__MATERIAL PROVIDED__:

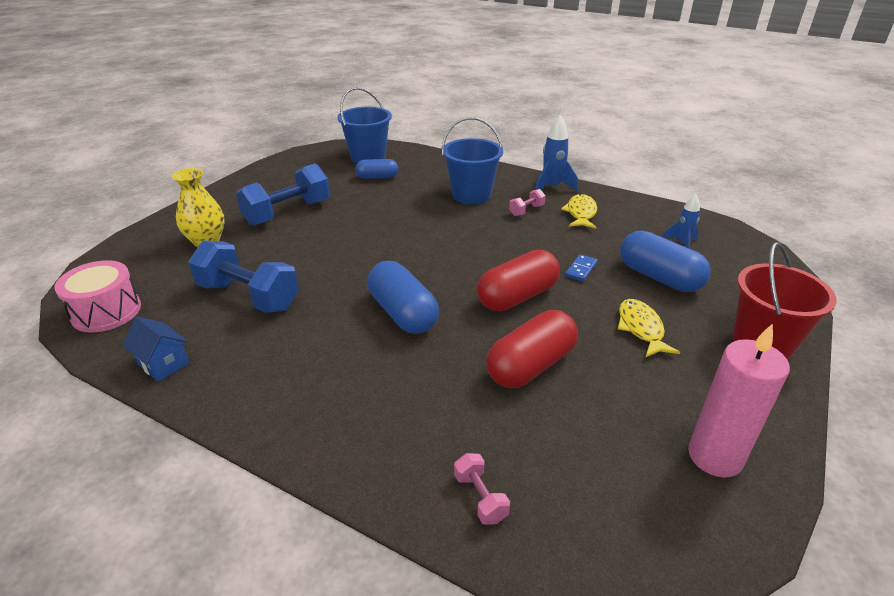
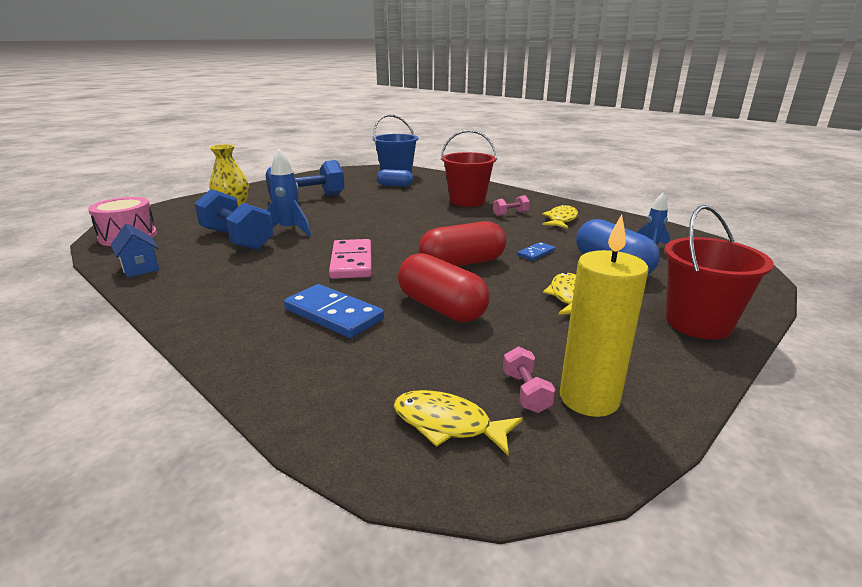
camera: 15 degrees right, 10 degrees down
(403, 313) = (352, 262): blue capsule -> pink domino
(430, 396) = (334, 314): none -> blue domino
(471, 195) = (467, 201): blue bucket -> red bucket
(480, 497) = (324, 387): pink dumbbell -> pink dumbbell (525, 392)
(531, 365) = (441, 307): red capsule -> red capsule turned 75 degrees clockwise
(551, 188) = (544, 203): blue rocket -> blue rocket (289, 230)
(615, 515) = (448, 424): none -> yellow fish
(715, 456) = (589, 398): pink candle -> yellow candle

* * *

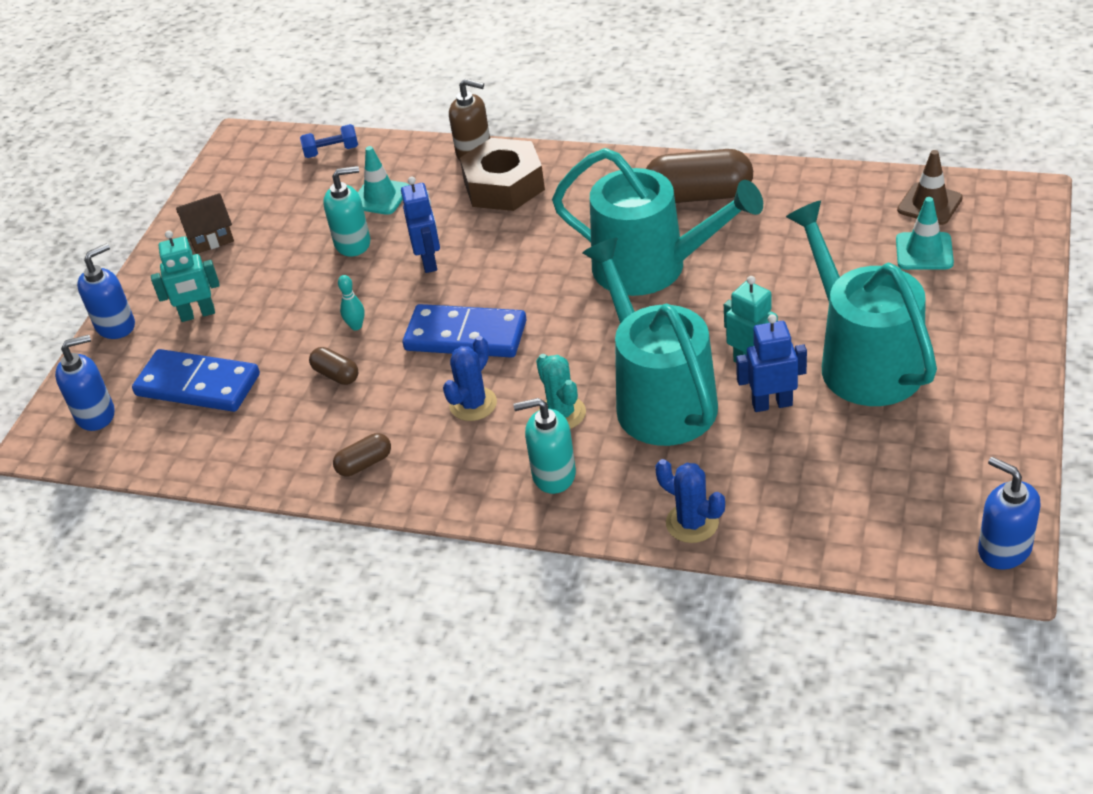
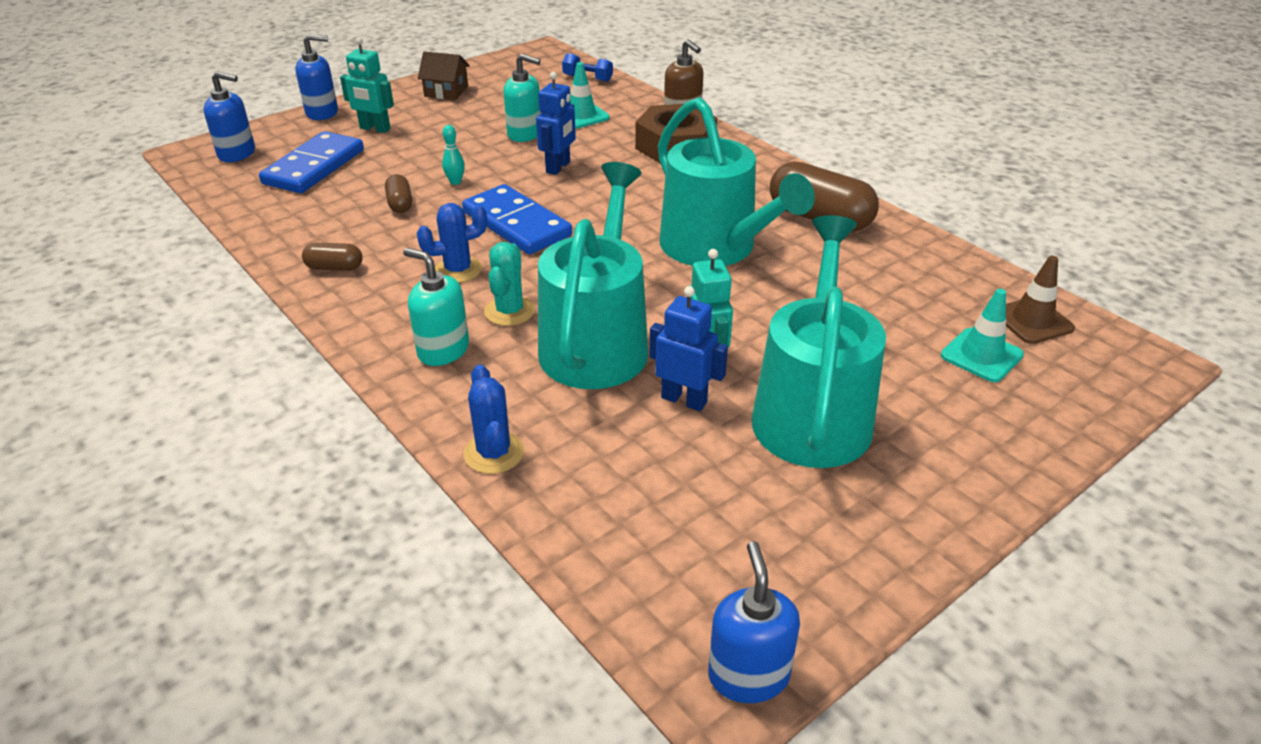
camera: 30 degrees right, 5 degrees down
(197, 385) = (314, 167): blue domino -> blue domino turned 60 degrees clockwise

__DIRECTIONS FOR THIS TASK__:
Please copy every line of the data that carries the string "domino".

__ANSWER TO THIS PROBLEM__:
(403, 313) = (352, 262): blue capsule -> pink domino
(430, 396) = (334, 314): none -> blue domino
(197, 385) = (314, 167): blue domino -> blue domino turned 60 degrees clockwise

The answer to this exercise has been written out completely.